- _PROBLEM REQUIREMENTS_:
Collect each line of the records containing the string "light".

- _DATASET RECORDS_:
================================

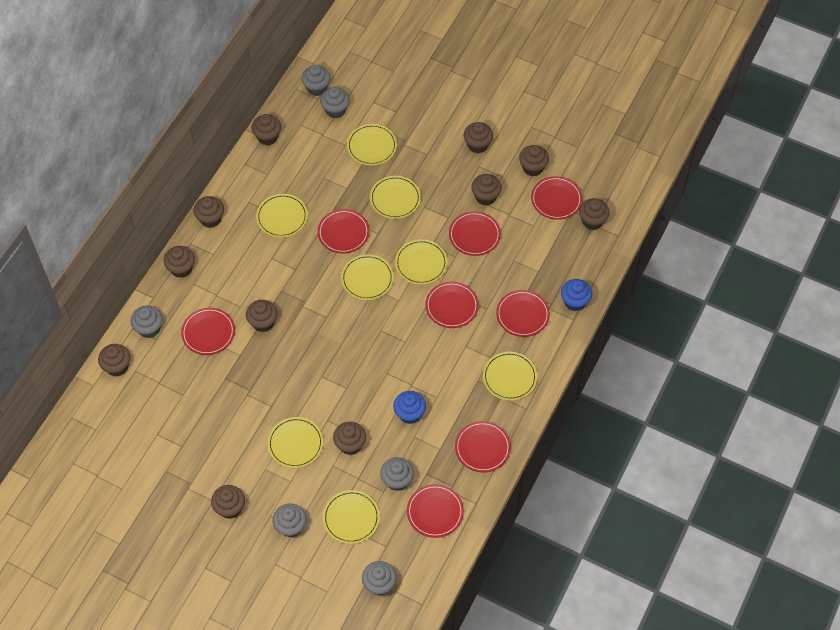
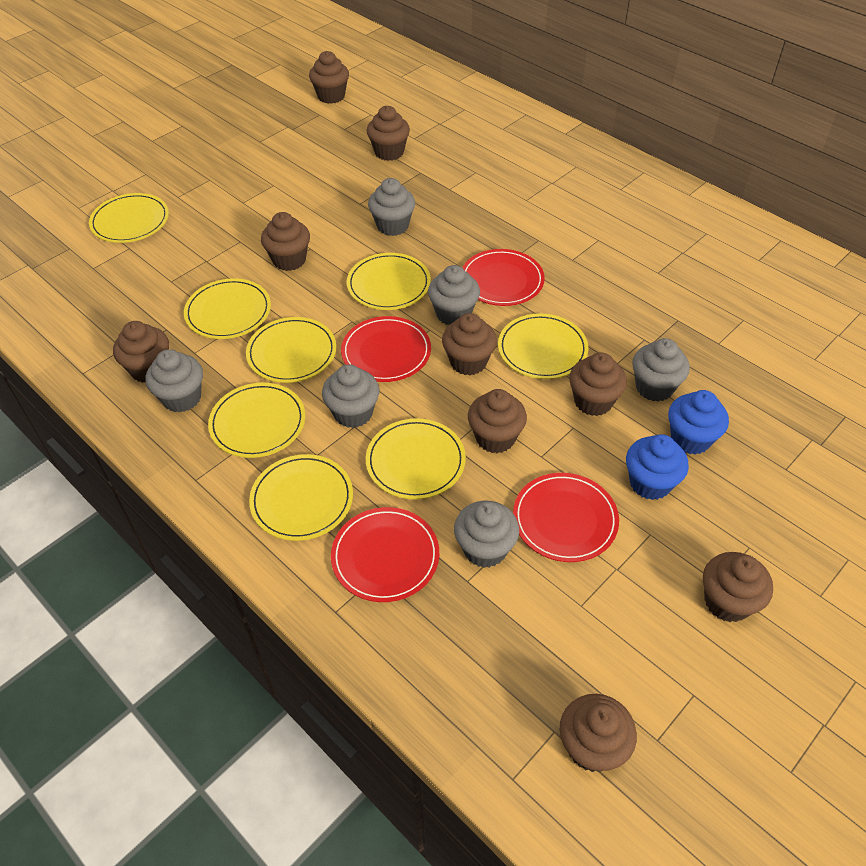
brown cupcake: 11 -> 9
red plate: 8 -> 4

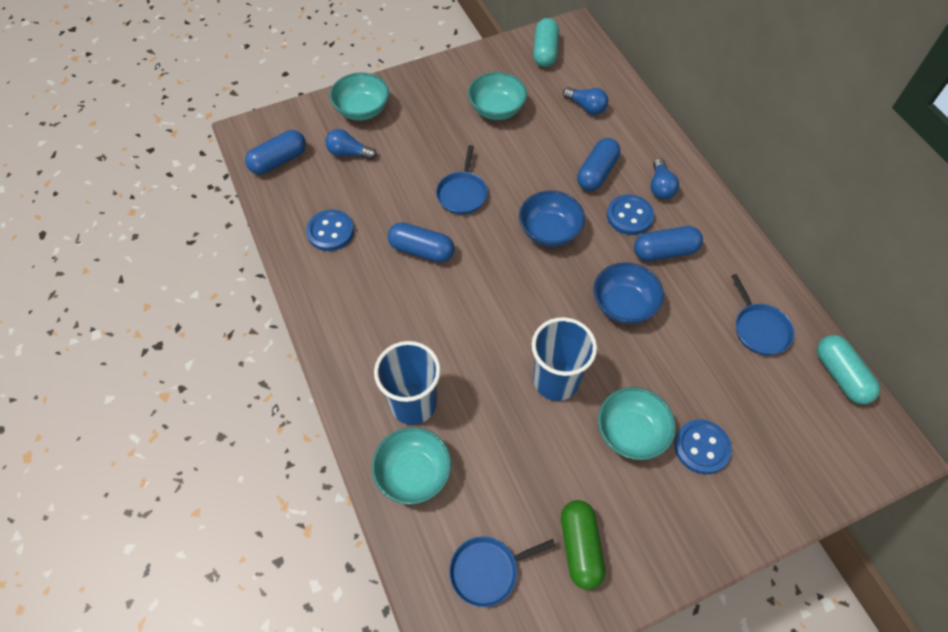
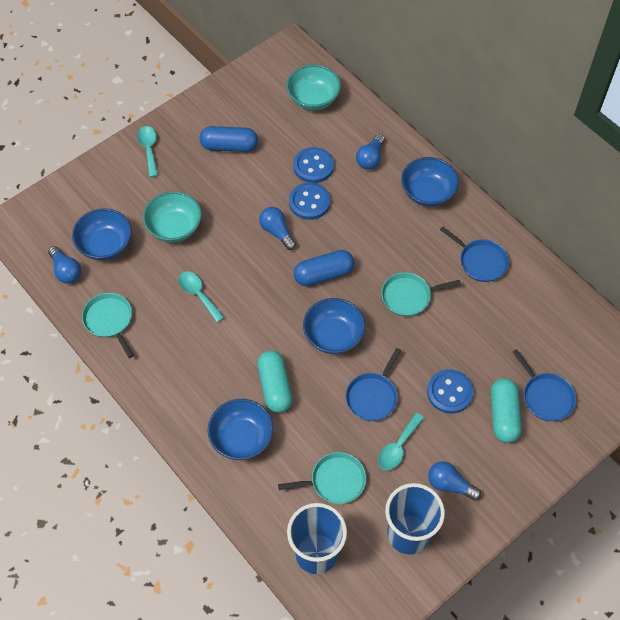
blue bowl: 2 -> 4
blue capsule: 4 -> 2
blue light bulb: 3 -> 4
green capsule: 1 -> 0
turquoise bowl: 4 -> 2
turquoise pan: 0 -> 3
turquoise spoon: 0 -> 3

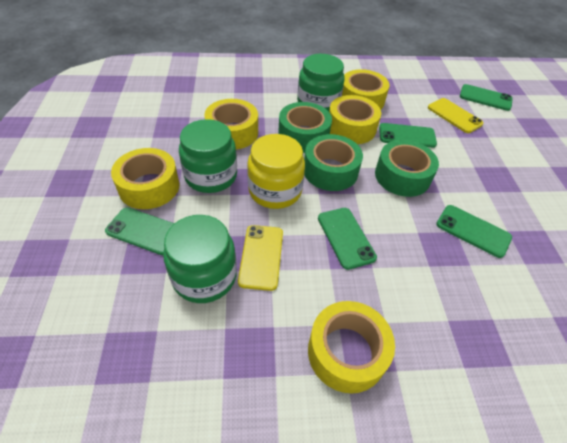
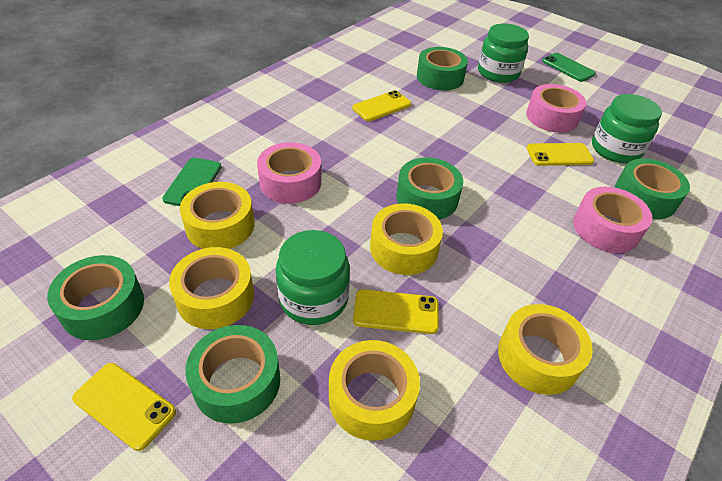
green phone: 5 -> 2
green tape: 3 -> 5
pink tape: 0 -> 3
yellow jar: 1 -> 0
yellow phone: 2 -> 4

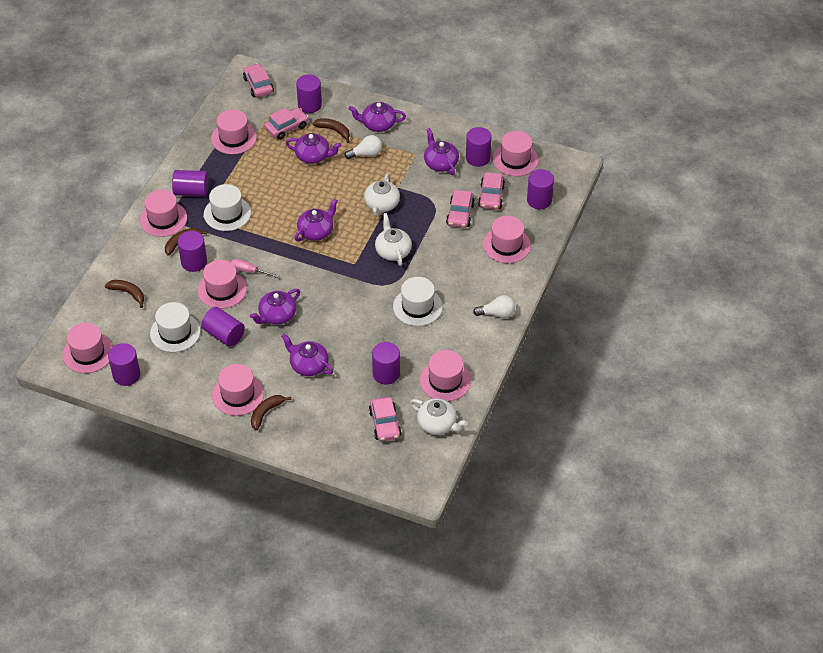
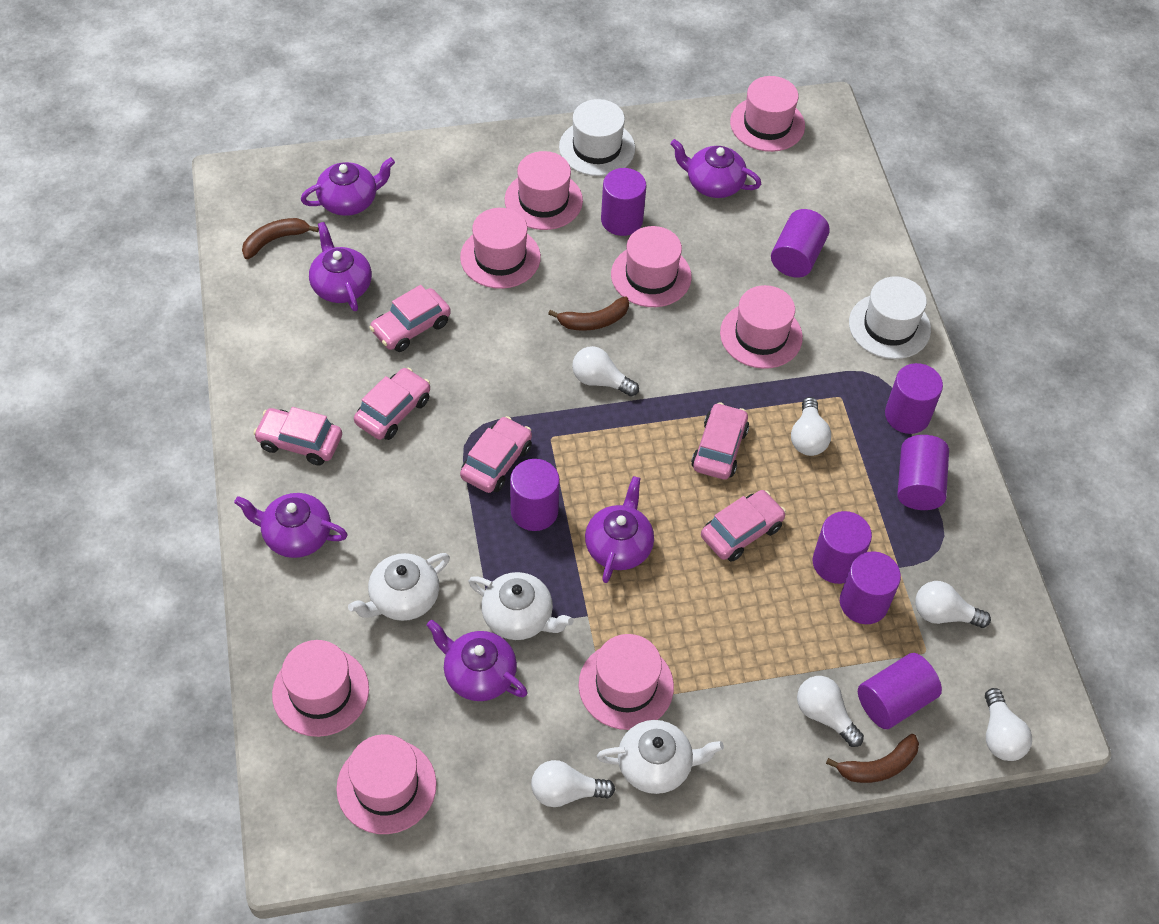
brown banana: 4 -> 3
pink car: 5 -> 6
pink screwdriver: 1 -> 0
white hat: 3 -> 2
white light bulb: 2 -> 6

================================

- _ANSWER SPACE_:
blue light bulb: 3 -> 4
white light bulb: 2 -> 6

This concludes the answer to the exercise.